* Action item: Copy the lines below verbatim, but only from the line containing "# camera: 100 degrees left, 25 degrees up" through the end of the data.

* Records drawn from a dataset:
● ● ● ● ●

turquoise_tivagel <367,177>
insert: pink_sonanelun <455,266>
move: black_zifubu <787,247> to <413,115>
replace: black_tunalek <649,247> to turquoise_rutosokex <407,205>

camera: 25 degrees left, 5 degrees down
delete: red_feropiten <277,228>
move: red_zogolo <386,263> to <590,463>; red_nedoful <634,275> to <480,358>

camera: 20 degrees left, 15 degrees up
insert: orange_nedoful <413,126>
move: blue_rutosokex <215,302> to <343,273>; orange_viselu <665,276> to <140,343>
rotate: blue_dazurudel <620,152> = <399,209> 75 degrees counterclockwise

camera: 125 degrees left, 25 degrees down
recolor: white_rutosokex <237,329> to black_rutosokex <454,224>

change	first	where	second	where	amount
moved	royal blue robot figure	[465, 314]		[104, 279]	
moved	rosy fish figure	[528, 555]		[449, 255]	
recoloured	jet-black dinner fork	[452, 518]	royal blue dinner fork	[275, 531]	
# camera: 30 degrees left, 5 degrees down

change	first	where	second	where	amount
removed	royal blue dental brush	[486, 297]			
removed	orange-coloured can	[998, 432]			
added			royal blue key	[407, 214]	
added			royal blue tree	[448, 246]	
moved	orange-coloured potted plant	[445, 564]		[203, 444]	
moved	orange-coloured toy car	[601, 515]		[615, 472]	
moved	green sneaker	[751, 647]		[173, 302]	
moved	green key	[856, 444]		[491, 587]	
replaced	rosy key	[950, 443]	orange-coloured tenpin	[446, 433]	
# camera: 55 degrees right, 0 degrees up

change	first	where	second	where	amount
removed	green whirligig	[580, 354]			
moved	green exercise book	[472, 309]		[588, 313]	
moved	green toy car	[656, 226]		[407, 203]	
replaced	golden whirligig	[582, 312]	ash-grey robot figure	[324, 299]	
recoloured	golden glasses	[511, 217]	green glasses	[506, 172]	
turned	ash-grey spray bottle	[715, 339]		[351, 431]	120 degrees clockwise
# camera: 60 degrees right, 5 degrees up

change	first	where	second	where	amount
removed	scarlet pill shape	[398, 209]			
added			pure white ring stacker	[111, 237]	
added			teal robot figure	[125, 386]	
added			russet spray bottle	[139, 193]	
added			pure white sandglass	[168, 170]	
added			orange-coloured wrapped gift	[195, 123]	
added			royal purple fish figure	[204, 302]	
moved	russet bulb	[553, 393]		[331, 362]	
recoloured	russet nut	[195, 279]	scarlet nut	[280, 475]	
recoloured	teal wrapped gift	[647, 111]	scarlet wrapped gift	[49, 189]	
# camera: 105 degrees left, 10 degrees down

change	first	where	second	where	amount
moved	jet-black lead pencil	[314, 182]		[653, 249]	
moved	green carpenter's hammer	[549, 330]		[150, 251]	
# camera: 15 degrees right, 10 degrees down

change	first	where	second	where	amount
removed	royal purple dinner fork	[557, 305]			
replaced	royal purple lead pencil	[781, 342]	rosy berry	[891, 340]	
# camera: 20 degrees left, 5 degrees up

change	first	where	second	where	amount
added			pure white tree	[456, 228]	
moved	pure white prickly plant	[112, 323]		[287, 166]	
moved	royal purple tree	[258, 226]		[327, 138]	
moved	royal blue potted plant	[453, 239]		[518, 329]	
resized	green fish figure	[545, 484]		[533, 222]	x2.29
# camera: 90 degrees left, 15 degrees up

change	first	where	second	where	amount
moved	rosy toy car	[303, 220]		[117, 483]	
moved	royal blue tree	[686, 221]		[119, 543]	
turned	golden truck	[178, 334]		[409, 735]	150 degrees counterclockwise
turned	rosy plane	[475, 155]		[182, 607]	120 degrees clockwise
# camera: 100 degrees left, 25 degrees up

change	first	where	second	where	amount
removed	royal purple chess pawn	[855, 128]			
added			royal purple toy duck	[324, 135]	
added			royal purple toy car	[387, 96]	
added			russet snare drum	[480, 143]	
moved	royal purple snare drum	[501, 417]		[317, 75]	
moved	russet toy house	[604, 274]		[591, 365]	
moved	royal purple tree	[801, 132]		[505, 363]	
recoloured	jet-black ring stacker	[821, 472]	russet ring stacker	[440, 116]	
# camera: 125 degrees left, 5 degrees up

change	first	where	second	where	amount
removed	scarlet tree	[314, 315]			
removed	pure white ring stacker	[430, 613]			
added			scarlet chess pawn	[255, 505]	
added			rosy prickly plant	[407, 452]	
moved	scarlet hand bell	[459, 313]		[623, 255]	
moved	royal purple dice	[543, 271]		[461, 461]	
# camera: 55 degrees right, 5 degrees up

● ● ● ● ●

* Solution to this task:
# camera: 100 degrees left, 25 degrees up

change	first	where	second	where	amount
removed	royal purple chess pawn	[855, 128]			
added			royal purple toy duck	[324, 135]	
added			royal purple toy car	[387, 96]	
added			russet snare drum	[480, 143]	
moved	royal purple snare drum	[501, 417]		[317, 75]	
moved	russet toy house	[604, 274]		[591, 365]	
moved	royal purple tree	[801, 132]		[505, 363]	
recoloured	jet-black ring stacker	[821, 472]	russet ring stacker	[440, 116]	
# camera: 125 degrees left, 5 degrees up

change	first	where	second	where	amount
removed	scarlet tree	[314, 315]			
removed	pure white ring stacker	[430, 613]			
added			scarlet chess pawn	[255, 505]	
added			rosy prickly plant	[407, 452]	
moved	scarlet hand bell	[459, 313]		[623, 255]	
moved	royal purple dice	[543, 271]		[461, 461]	
# camera: 55 degrees right, 5 degrees up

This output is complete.